╭──

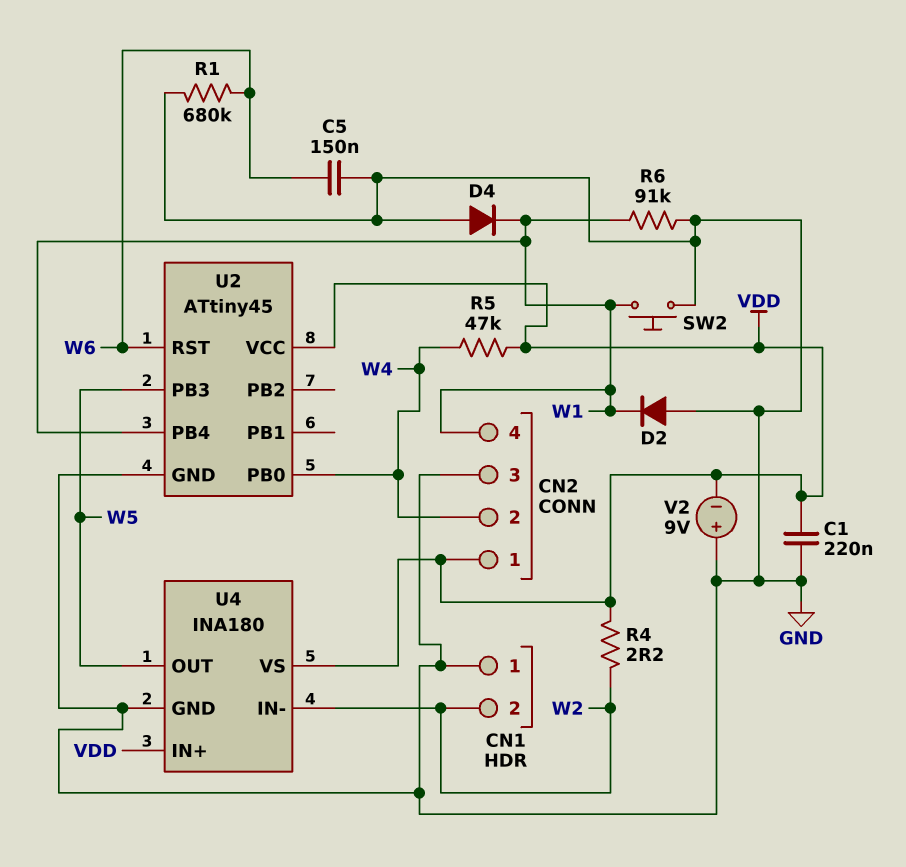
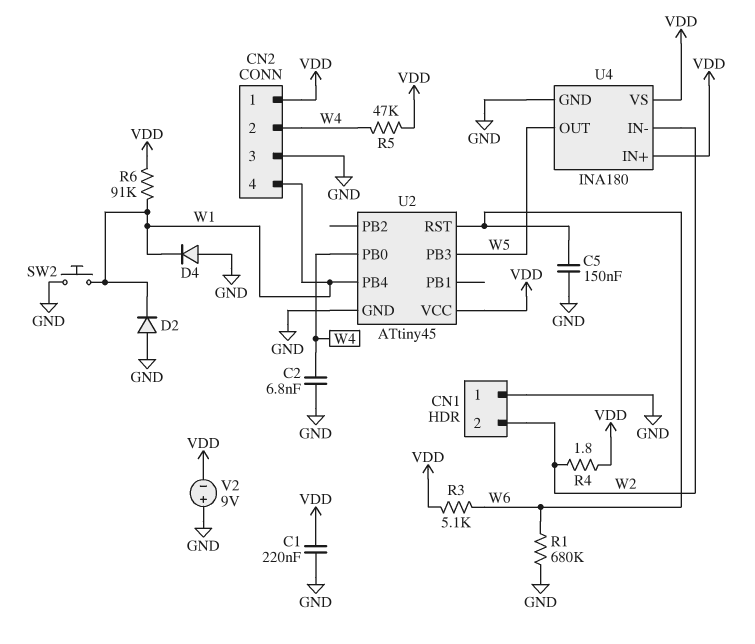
C2: none -> 6.8nF (GND, W4)
R3: none -> 5.1k (VDD, W6)
R4: 2.2 (VDD, W2) -> 1.8 (VDD, W2)
R6: 91k (GND, W1) -> 91k (VDD, W1)

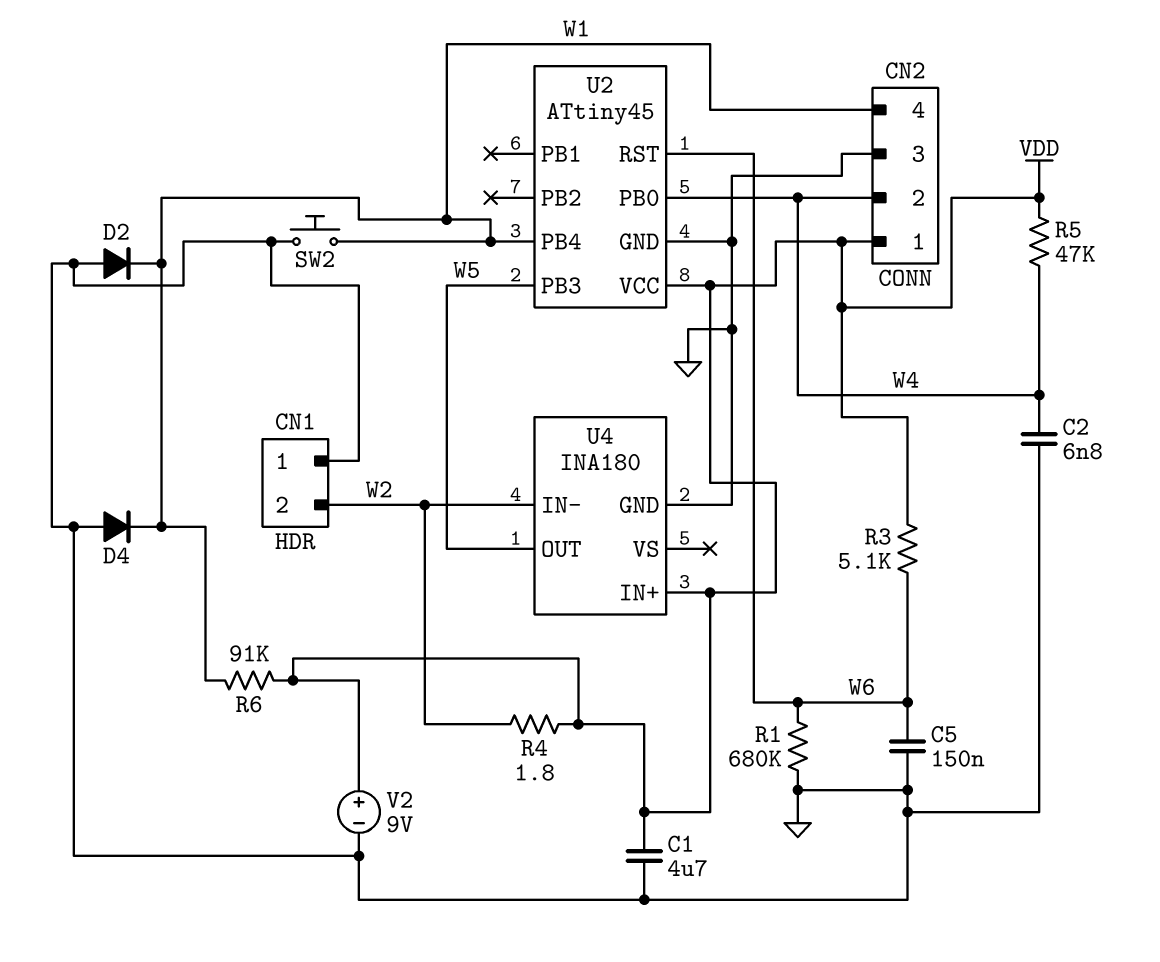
C1: 220nF (GND, VDD) -> 4.7uF (GND, VDD)
U4 pin VS: VDD -> none
V2: 9V (plus GND, minus VDD) -> 9V (plus VDD, minus GND)

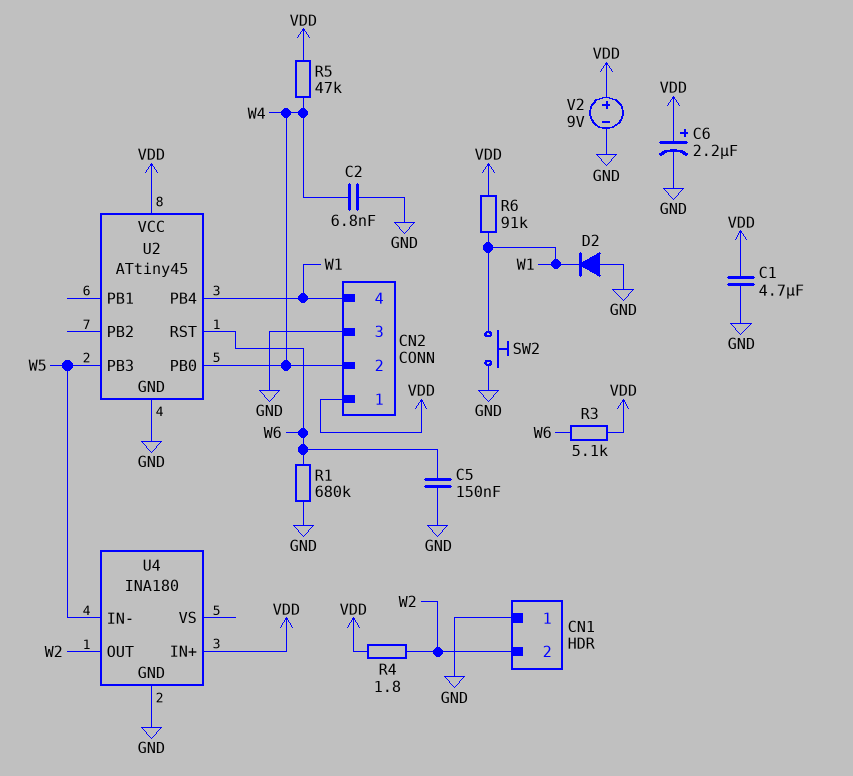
C6: none -> 2.2uF (plus VDD, minus GND)
D4: diode (A GND, K W1) -> none
U4 pin IN-: W2 -> W5
U4 pin OUT: W5 -> W2

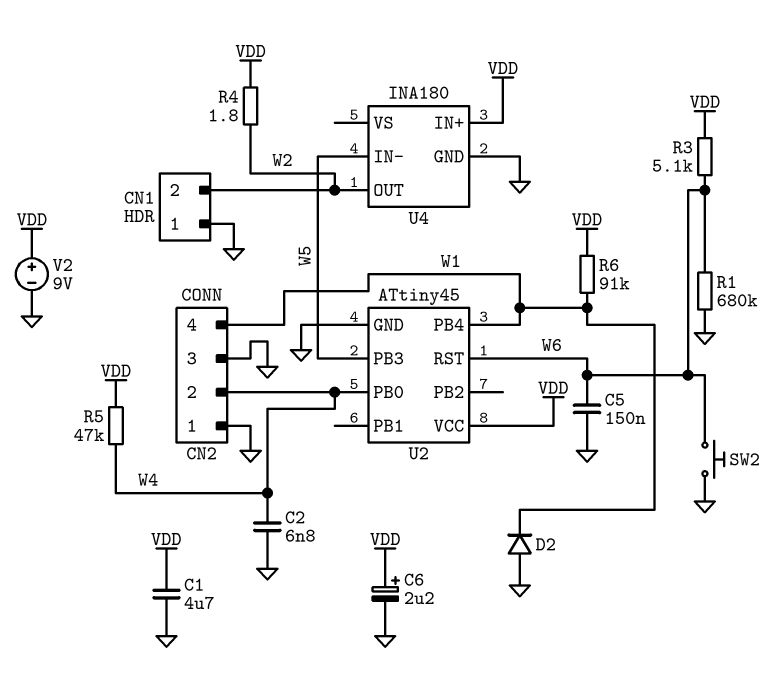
CN2 pin 1: VDD -> GND
SW2: button (GND, W1) -> button (GND, W6)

╰──

Among the lines of the material, find those that hold the word "none" and copy them.

C2: none -> 6.8nF (GND, W4)
R3: none -> 5.1k (VDD, W6)
U4 pin VS: VDD -> none
C6: none -> 2.2uF (plus VDD, minus GND)
D4: diode (A GND, K W1) -> none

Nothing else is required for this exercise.